#### AVAILABLE DATA ####

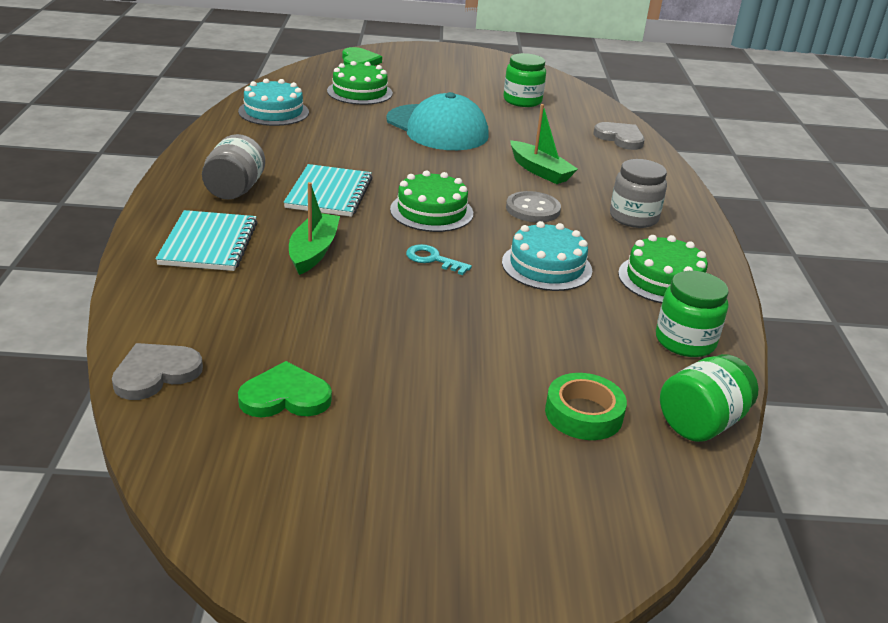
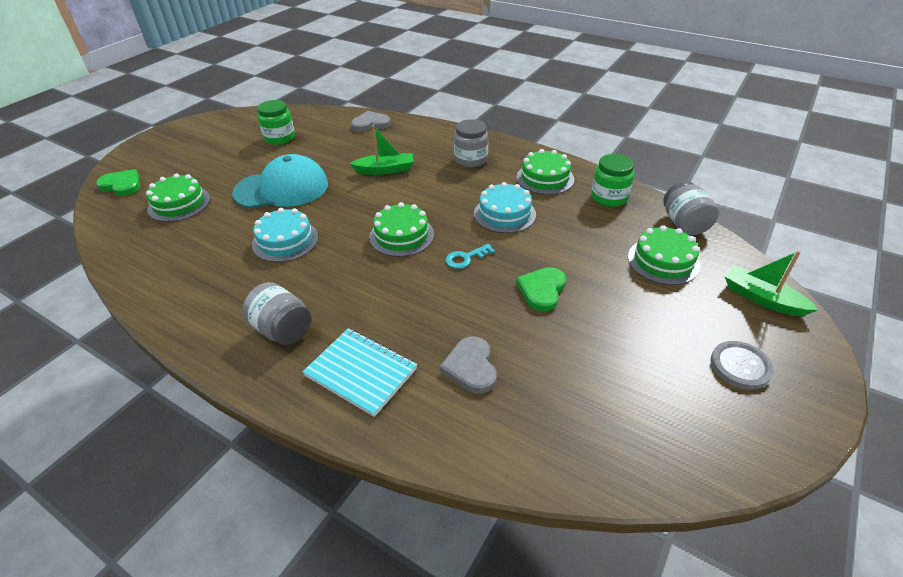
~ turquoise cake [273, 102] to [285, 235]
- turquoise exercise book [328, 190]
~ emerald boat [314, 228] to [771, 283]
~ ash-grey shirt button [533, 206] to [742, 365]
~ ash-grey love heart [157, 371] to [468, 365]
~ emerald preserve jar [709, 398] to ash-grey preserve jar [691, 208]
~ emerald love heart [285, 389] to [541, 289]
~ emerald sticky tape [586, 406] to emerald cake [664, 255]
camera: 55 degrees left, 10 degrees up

####

Restate each line of the records exactly; pictures do not belong in the copy.

~ turquoise cake [273, 102] to [285, 235]
- turquoise exercise book [328, 190]
~ emerald boat [314, 228] to [771, 283]
~ ash-grey shirt button [533, 206] to [742, 365]
~ ash-grey love heart [157, 371] to [468, 365]
~ emerald preserve jar [709, 398] to ash-grey preserve jar [691, 208]
~ emerald love heart [285, 389] to [541, 289]
~ emerald sticky tape [586, 406] to emerald cake [664, 255]
camera: 55 degrees left, 10 degrees up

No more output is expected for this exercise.